= Beginning of Section =
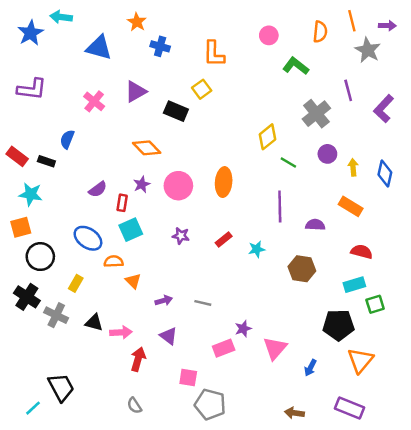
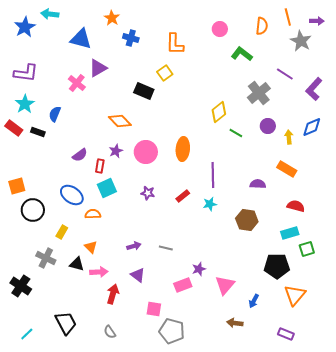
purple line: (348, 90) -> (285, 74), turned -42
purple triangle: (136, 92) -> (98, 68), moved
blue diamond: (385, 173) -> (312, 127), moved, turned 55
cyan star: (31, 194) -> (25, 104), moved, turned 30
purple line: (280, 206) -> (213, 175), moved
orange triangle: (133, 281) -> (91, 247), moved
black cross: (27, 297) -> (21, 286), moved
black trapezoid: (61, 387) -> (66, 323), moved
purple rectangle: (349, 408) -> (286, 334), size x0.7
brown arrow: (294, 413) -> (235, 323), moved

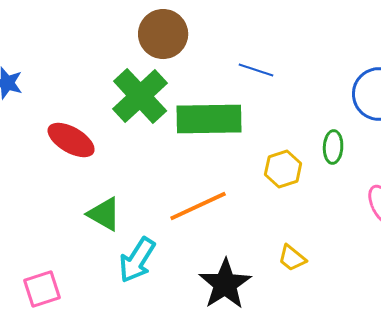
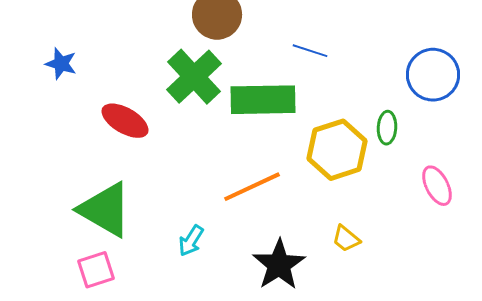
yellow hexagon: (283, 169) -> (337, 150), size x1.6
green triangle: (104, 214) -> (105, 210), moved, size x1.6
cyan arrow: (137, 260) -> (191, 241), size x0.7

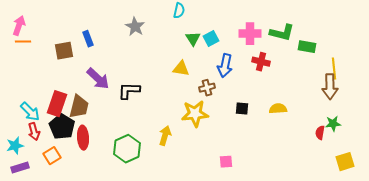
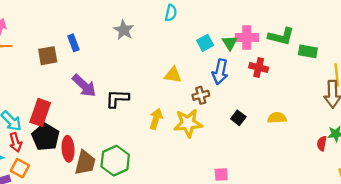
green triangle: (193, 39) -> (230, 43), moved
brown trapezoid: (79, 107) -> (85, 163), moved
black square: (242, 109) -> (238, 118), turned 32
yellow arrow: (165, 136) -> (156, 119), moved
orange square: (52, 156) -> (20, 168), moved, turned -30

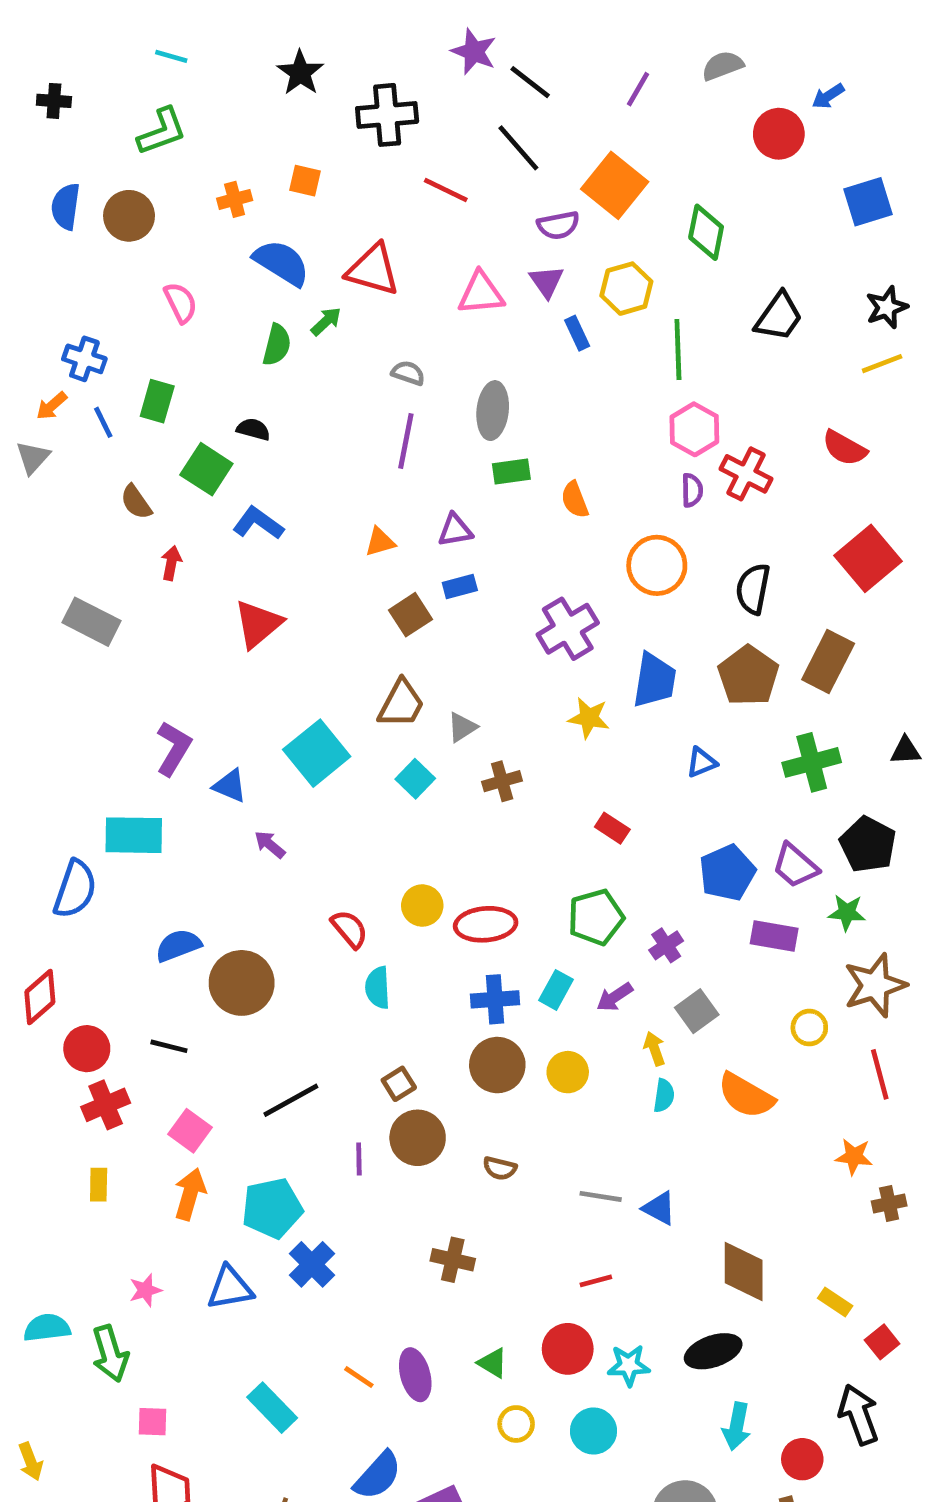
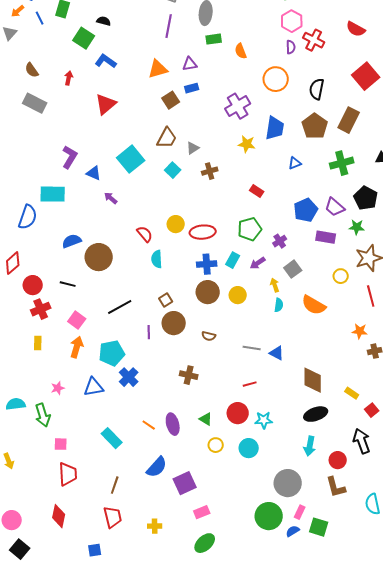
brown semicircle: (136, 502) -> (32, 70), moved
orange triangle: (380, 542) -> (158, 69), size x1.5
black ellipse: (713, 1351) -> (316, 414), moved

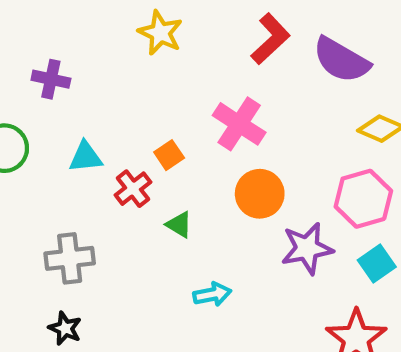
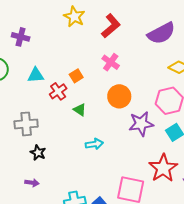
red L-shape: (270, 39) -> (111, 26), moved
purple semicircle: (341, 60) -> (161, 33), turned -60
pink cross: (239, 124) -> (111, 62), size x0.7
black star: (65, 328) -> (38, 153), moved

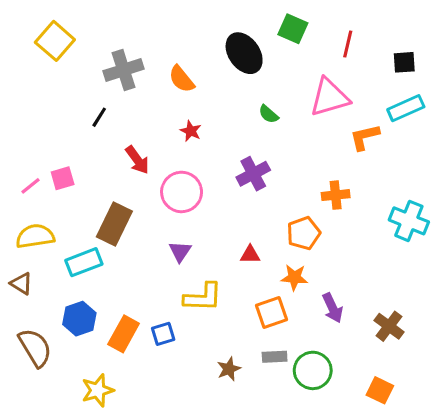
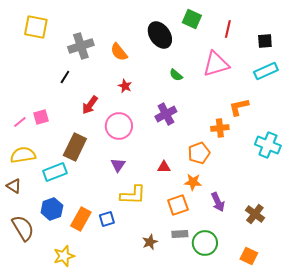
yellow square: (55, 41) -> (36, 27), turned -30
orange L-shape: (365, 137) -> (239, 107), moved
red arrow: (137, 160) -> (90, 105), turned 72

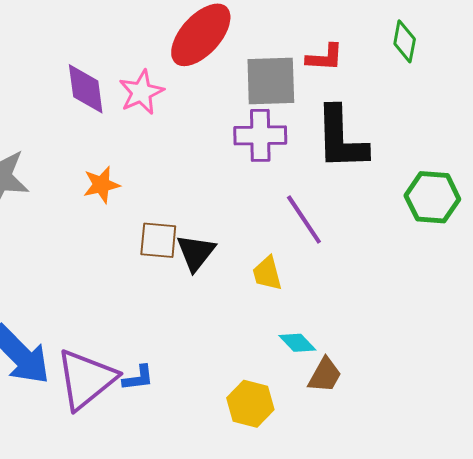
= End of Section =
Give back word for word the lines from the one containing "orange L-shape: (365, 137)" through the final line of the data above. Pictures are to be left out.

REPLY TO THE TASK:
orange L-shape: (365, 137) -> (239, 107), moved
red arrow: (137, 160) -> (90, 105), turned 72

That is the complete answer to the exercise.